(Beginning of DATASET EXTRACT)

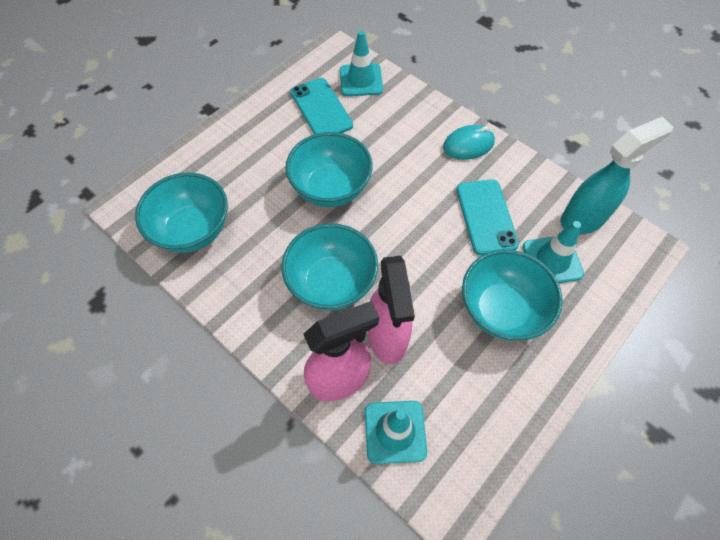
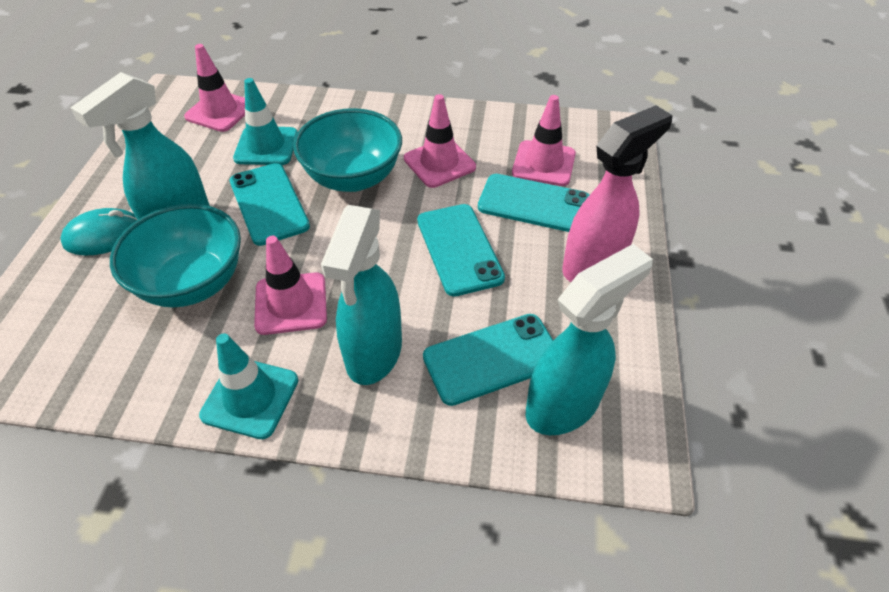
pink spray bottle: 2 -> 1
pink traffic cone: 0 -> 4
turquoise bowl: 4 -> 2
turquoise phone: 2 -> 4
turquoise spray bottle: 1 -> 3
turquoise traffic cone: 3 -> 2

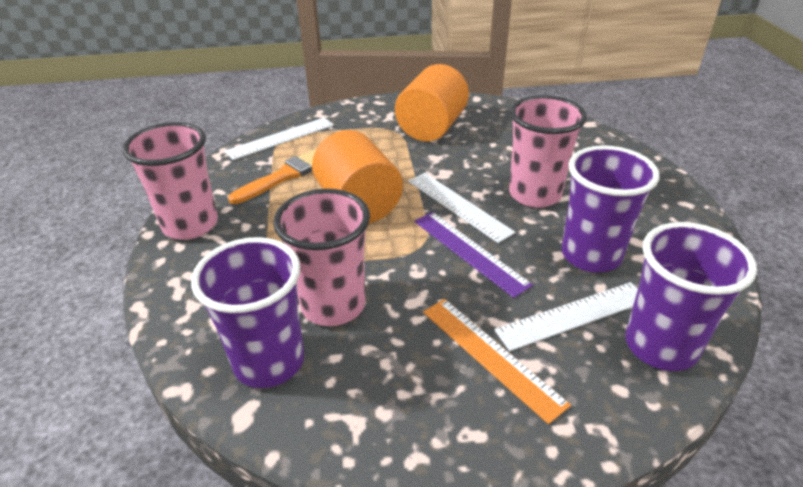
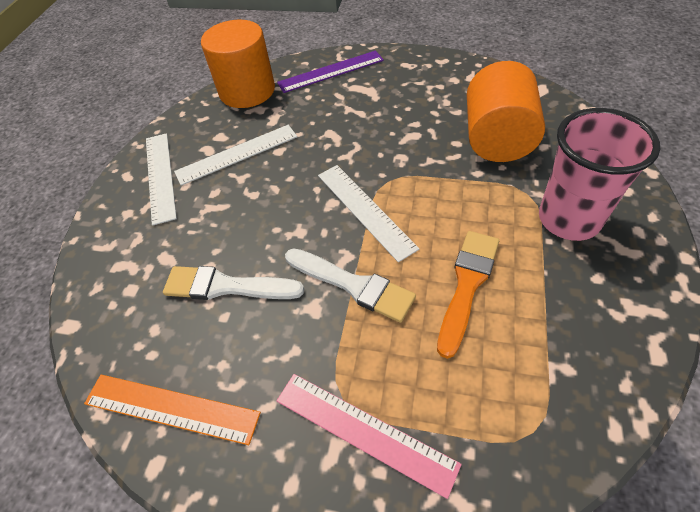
pink cup: 3 -> 1
pink ruler: 0 -> 1
purple cup: 3 -> 0
white brush: 0 -> 2

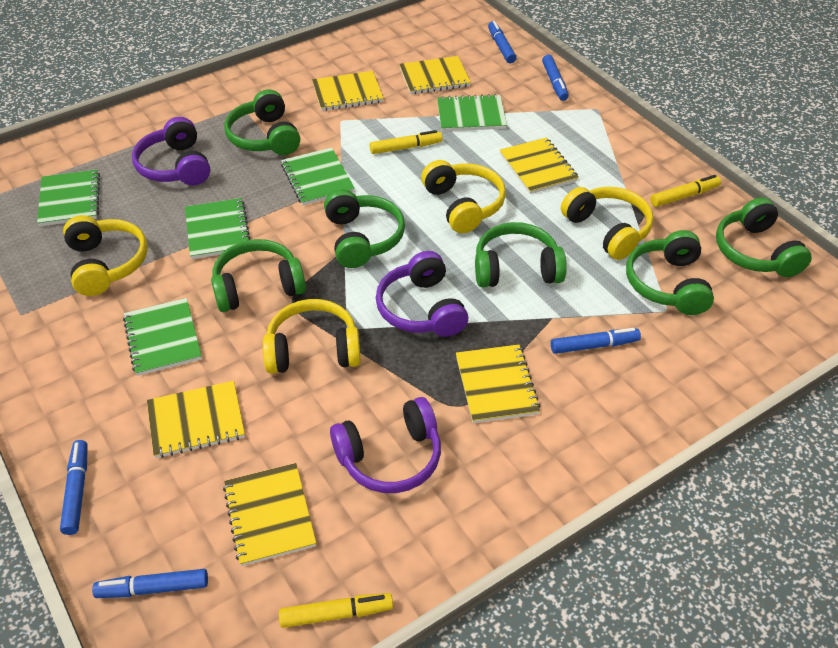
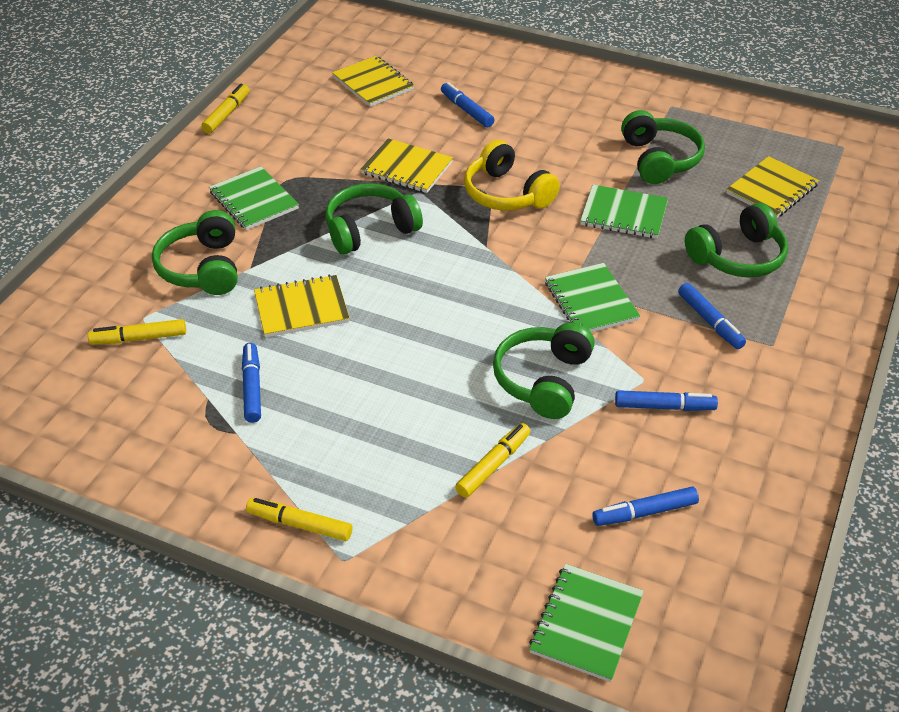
green headphones: 6 -> 5
green notebook: 5 -> 4
purple headphones: 3 -> 0
yellow headphones: 4 -> 1
yellow marker: 3 -> 4
yellow notebook: 6 -> 4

(End of DATASET EXTRACT)

**ASSIGNED TASK**
Omit pictures; set down the rest of the material word for word.

**COMPLETED TASK**
pink spray bottle: 2 -> 1
pink traffic cone: 0 -> 4
turquoise bowl: 4 -> 2
turquoise phone: 2 -> 4
turquoise spray bottle: 1 -> 3
turquoise traffic cone: 3 -> 2

pink cup: 3 -> 1
pink ruler: 0 -> 1
purple cup: 3 -> 0
white brush: 0 -> 2

green headphones: 6 -> 5
green notebook: 5 -> 4
purple headphones: 3 -> 0
yellow headphones: 4 -> 1
yellow marker: 3 -> 4
yellow notebook: 6 -> 4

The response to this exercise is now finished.